▶ **Task details**
Please transcribe the data that follows without the pictures, keeping every word the same.

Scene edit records

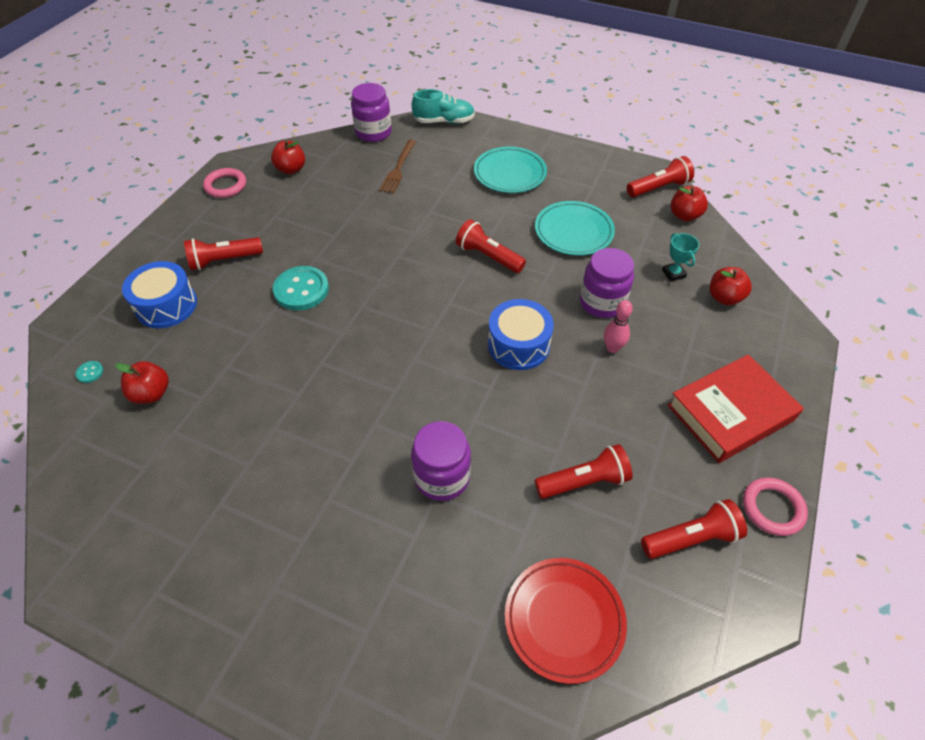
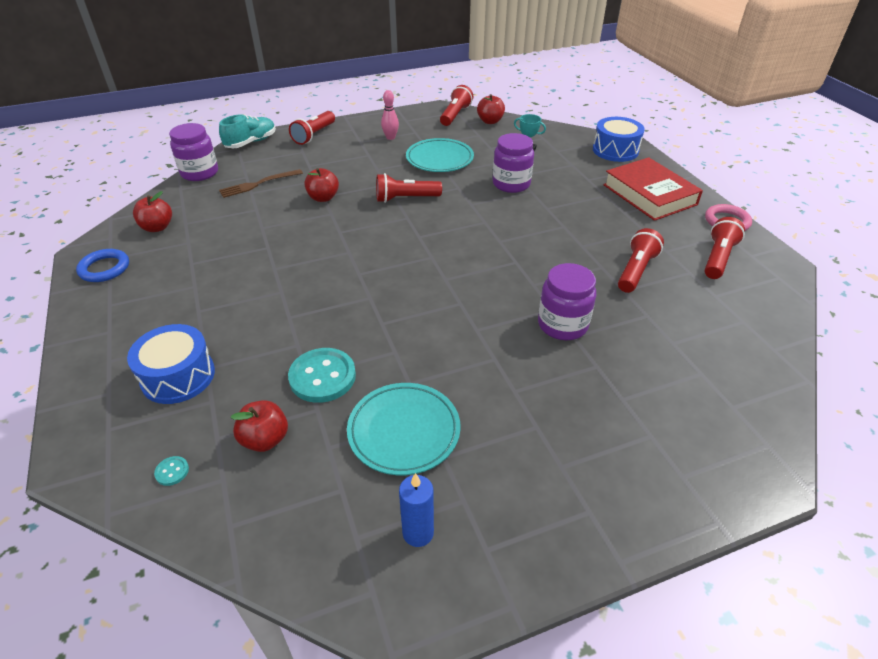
camera: 45 degrees left, 10 degrees down
(140, 540) = (418, 533): none -> blue candle
(224, 260) = (188, 315): red flashlight -> red flashlight (314, 135)
(225, 186) = (104, 268): pink ring -> blue ring
(301, 290) = (294, 293): turquoise button -> turquoise button (322, 377)
(398, 169) = (257, 184): brown fork -> brown fork turned 90 degrees clockwise
(510, 174) = (349, 149): turquoise plate -> turquoise plate (404, 431)
(518, 345) = (498, 231): blue drum -> blue drum (615, 150)
(564, 620) = (727, 338): red plate -> none
(612, 348) = (551, 201): pink bowling pin -> pink bowling pin (390, 137)
(724, 297) = (568, 147): red apple -> red apple (323, 198)
(730, 413) = (649, 195): red book -> red book turned 45 degrees counterclockwise

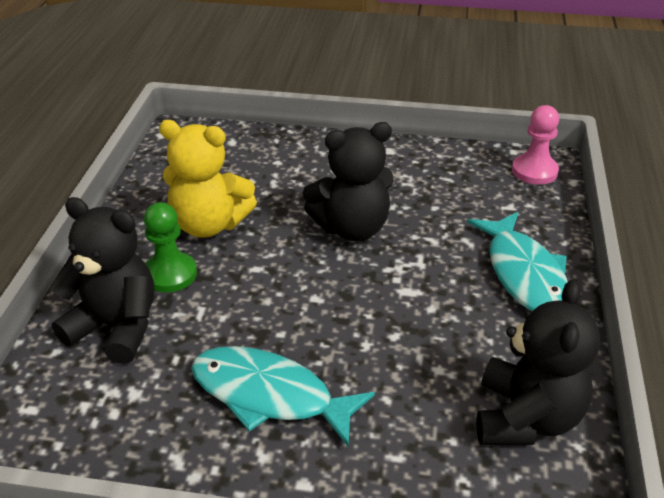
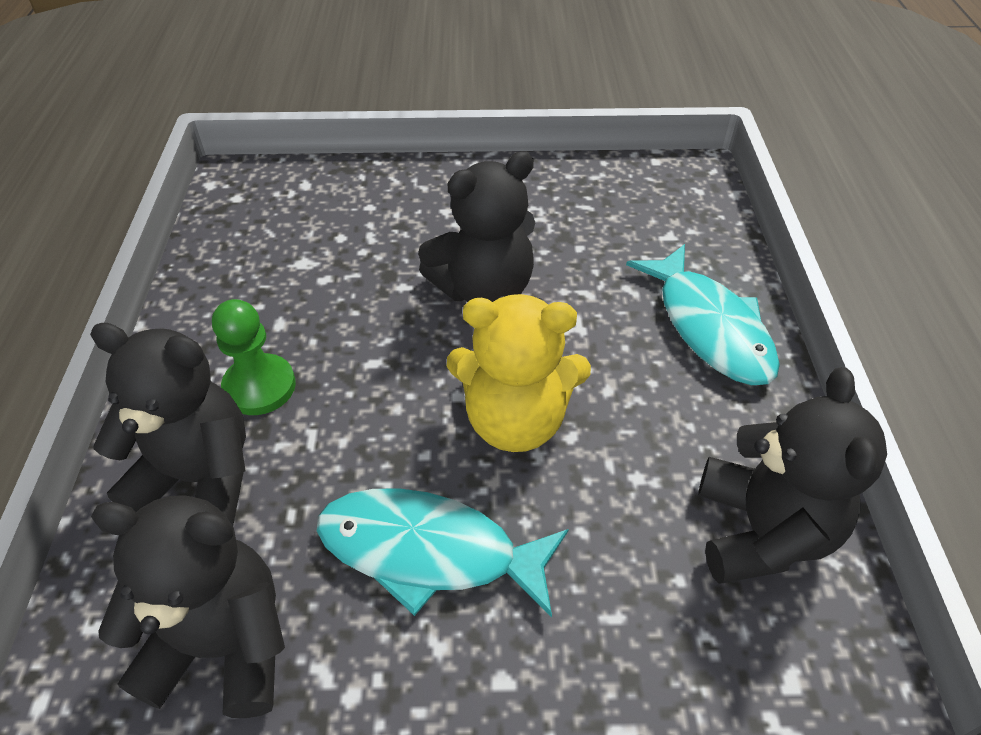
camera: 10 degrees left, 10 degrees up
(112, 432) = (223, 645): none -> black teddy bear
(209, 224) = (298, 307): yellow teddy bear -> yellow teddy bear (515, 420)
(534, 171) = (687, 185): pink pawn -> none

▶ **Task solution**
camera: 45 degrees left, 10 degrees down
(140, 540) = (418, 533): none -> blue candle
(224, 260) = (188, 315): red flashlight -> red flashlight (314, 135)
(225, 186) = (104, 268): pink ring -> blue ring
(301, 290) = (294, 293): turquoise button -> turquoise button (322, 377)
(398, 169) = (257, 184): brown fork -> brown fork turned 90 degrees clockwise
(510, 174) = (349, 149): turquoise plate -> turquoise plate (404, 431)
(518, 345) = (498, 231): blue drum -> blue drum (615, 150)
(564, 620) = (727, 338): red plate -> none
(612, 348) = (551, 201): pink bowling pin -> pink bowling pin (390, 137)
(724, 297) = (568, 147): red apple -> red apple (323, 198)
(730, 413) = (649, 195): red book -> red book turned 45 degrees counterclockwise

camera: 10 degrees left, 10 degrees up
(112, 432) = (223, 645): none -> black teddy bear
(209, 224) = (298, 307): yellow teddy bear -> yellow teddy bear (515, 420)
(534, 171) = (687, 185): pink pawn -> none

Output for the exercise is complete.